• _Source records_
* * *
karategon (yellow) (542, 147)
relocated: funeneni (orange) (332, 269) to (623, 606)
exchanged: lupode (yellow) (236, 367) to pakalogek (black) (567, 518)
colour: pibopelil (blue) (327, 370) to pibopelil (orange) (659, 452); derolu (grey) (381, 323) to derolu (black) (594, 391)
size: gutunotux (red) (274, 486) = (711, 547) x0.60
* * *
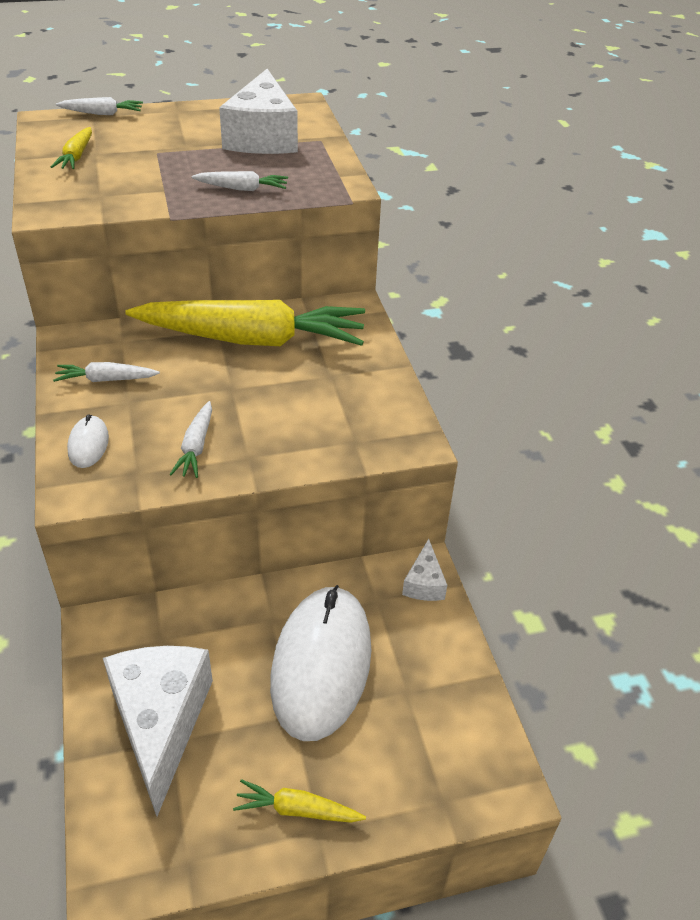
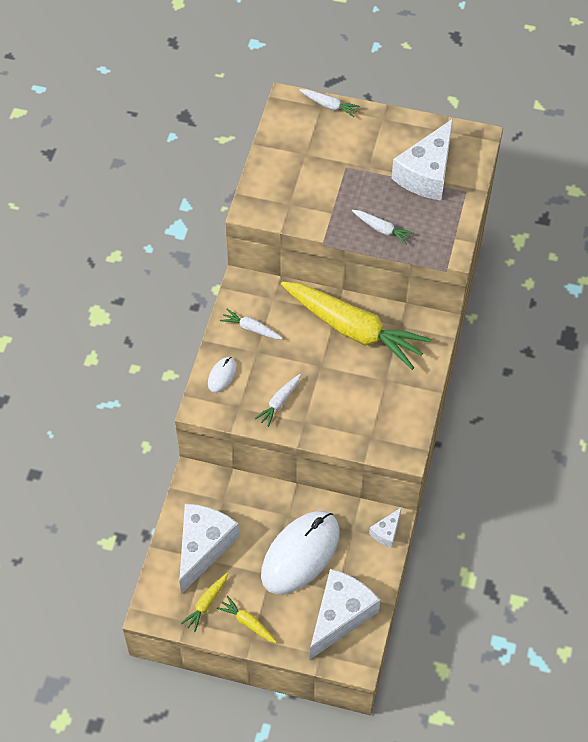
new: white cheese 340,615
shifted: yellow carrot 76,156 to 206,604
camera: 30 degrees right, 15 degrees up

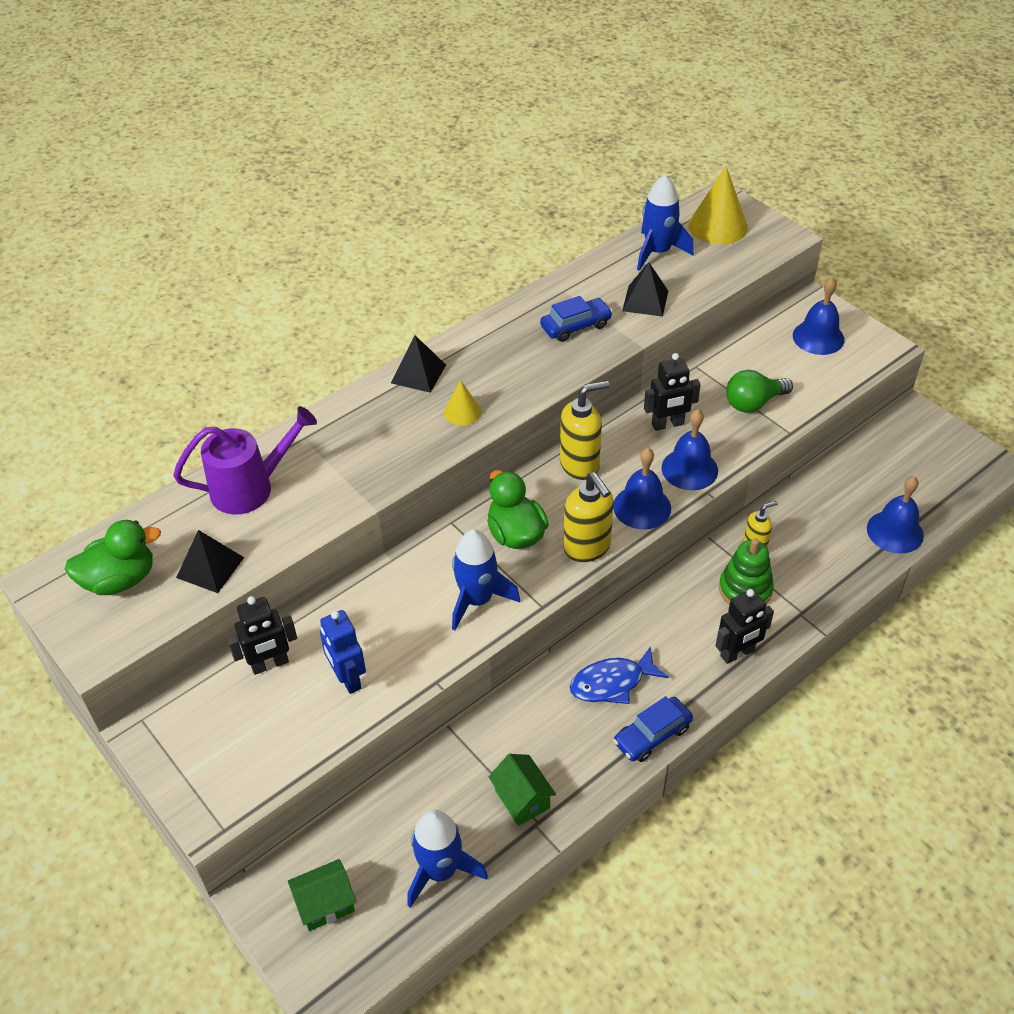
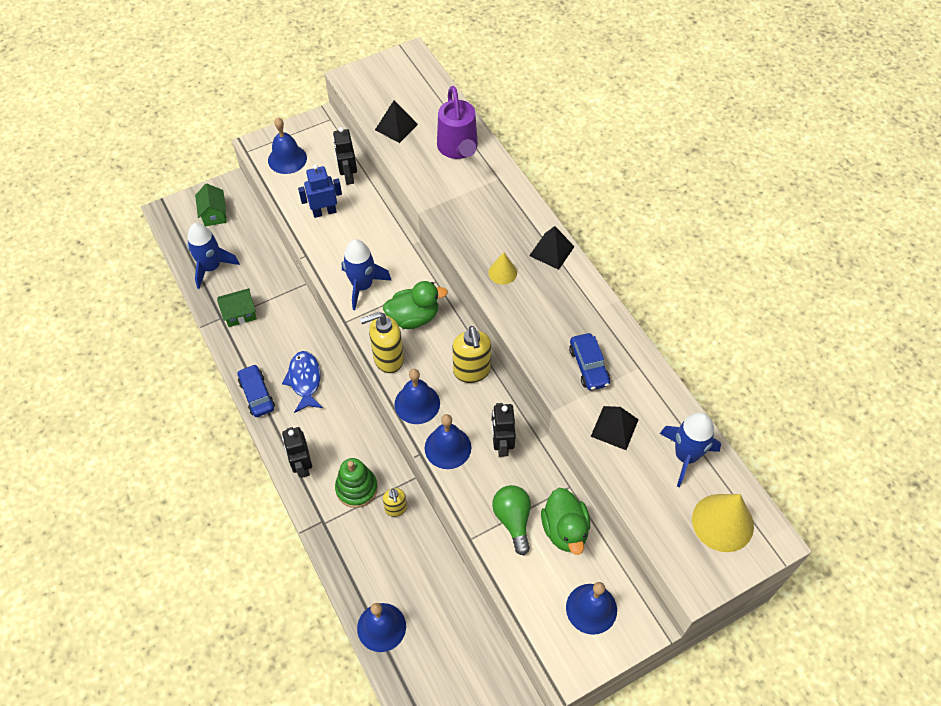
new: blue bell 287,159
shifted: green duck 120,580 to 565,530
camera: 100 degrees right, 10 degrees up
* * *
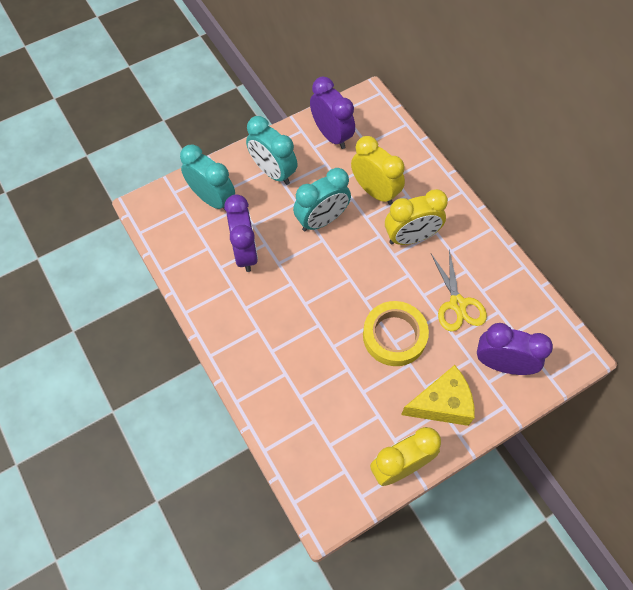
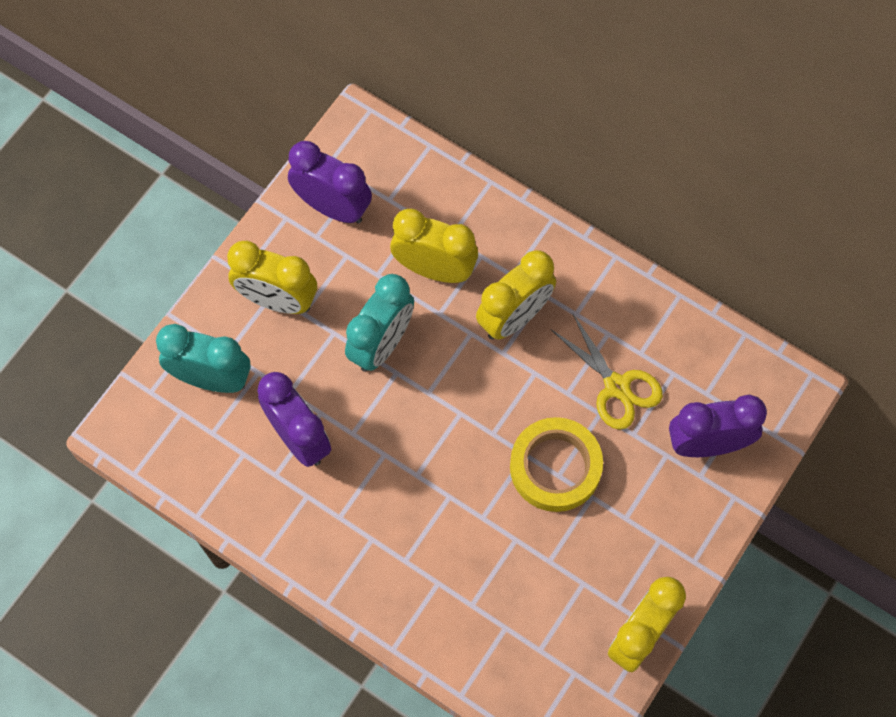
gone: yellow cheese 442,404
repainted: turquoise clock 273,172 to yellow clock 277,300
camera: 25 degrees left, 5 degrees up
* * *
• _To do_
I'd like the lines above from the one with "karategon (yellow) (542, 147)" up to and including the one with "size: gutunotux (red)" copied exactly, with no other lines.

• _Solution to this exercise_
karategon (yellow) (542, 147)
relocated: funeneni (orange) (332, 269) to (623, 606)
exchanged: lupode (yellow) (236, 367) to pakalogek (black) (567, 518)
colour: pibopelil (blue) (327, 370) to pibopelil (orange) (659, 452); derolu (grey) (381, 323) to derolu (black) (594, 391)
size: gutunotux (red) (274, 486) = (711, 547) x0.60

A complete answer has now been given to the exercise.